**EXERCISE**
Please reproduce the listing word for word. Pictures stay out.

[[ DATASET SECTION open ]]

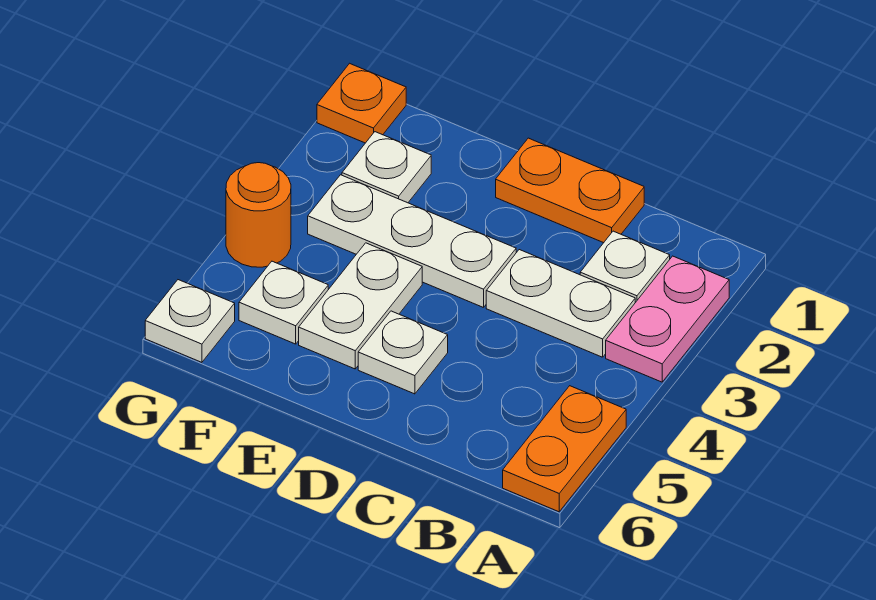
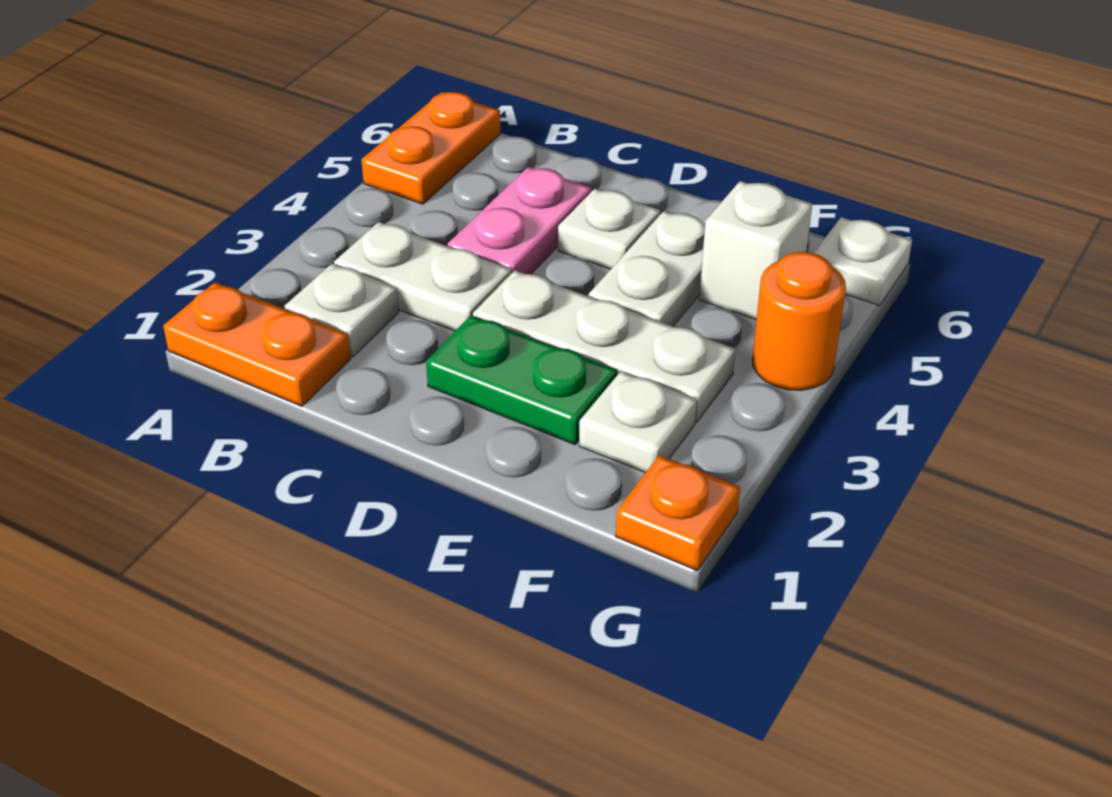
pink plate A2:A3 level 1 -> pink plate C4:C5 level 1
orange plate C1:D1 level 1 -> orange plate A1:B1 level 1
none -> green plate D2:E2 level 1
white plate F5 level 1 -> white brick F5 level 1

[[ DATASET SECTION closed ]]

**RESULT OF THIS EXERCISE**
pink plate A2:A3 level 1 -> pink plate C4:C5 level 1
orange plate C1:D1 level 1 -> orange plate A1:B1 level 1
none -> green plate D2:E2 level 1
white plate F5 level 1 -> white brick F5 level 1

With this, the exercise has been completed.